> What you should do
Only the lines below from the one containing "pink strawberry: 8 -> 11" to the one containing "white strawberry: 4 -> 3" should be repeated, both included and unchanged.
#### Task material
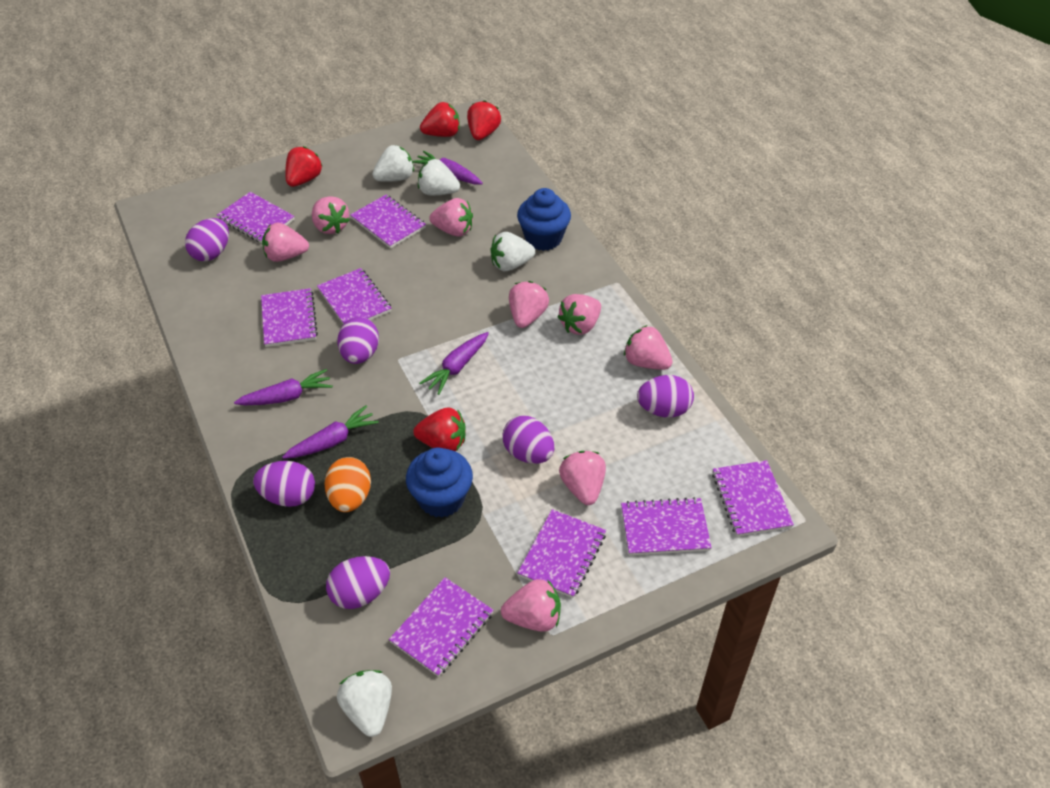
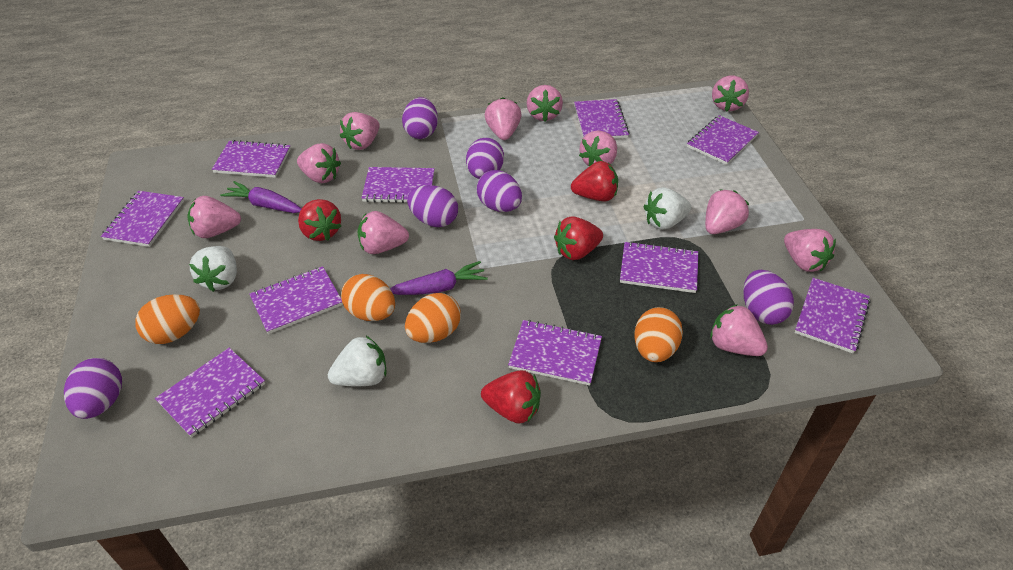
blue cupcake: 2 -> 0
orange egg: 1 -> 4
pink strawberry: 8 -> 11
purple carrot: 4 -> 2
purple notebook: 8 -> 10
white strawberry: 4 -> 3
########
#### Task material
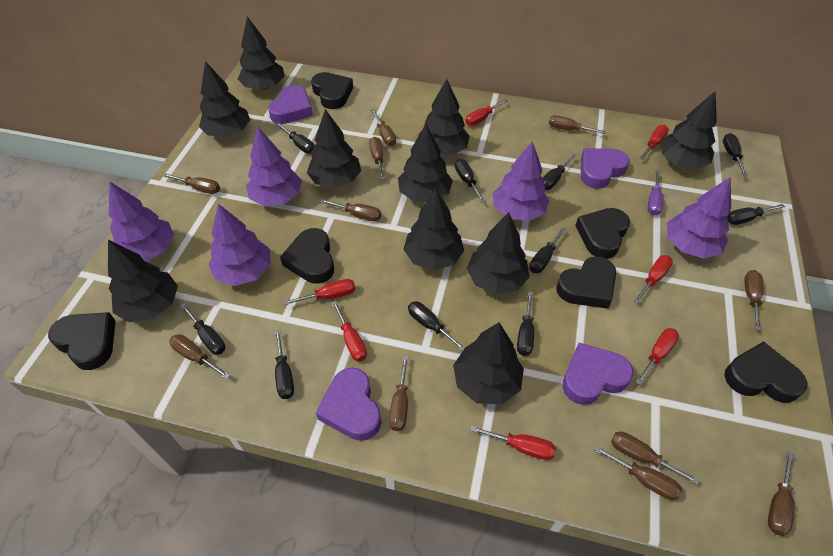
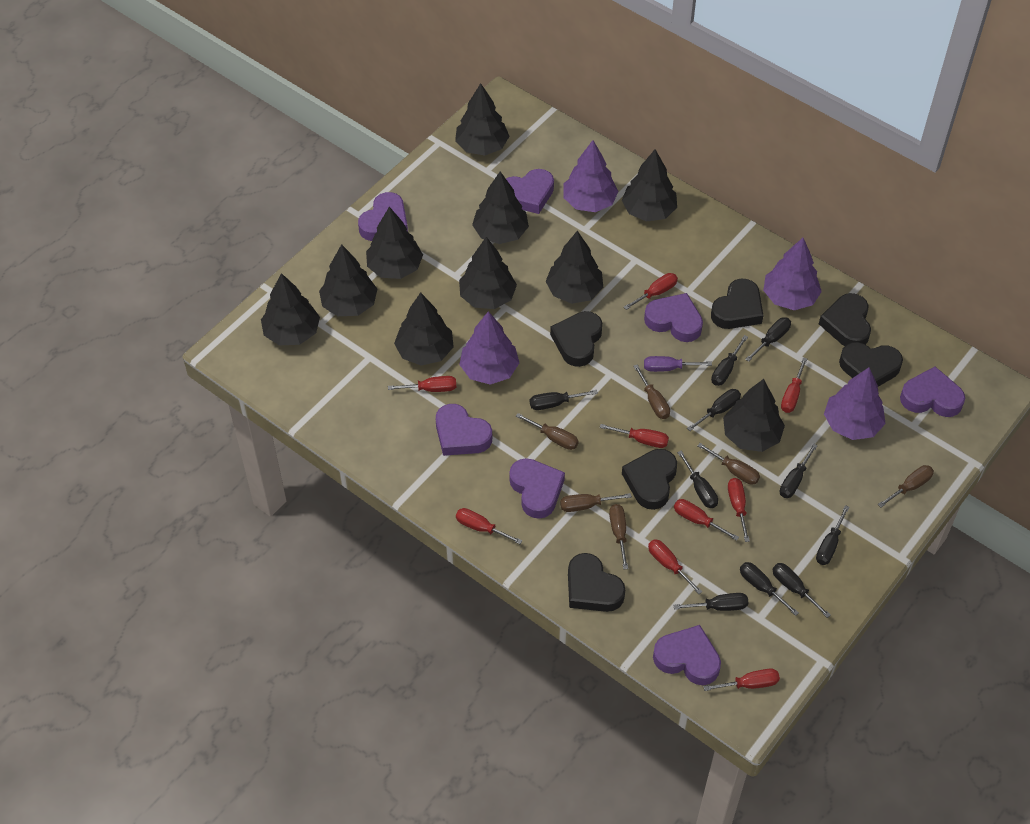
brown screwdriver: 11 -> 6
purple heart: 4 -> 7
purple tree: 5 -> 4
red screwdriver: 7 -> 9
########
> Result of the task
pink strawberry: 8 -> 11
purple carrot: 4 -> 2
purple notebook: 8 -> 10
white strawberry: 4 -> 3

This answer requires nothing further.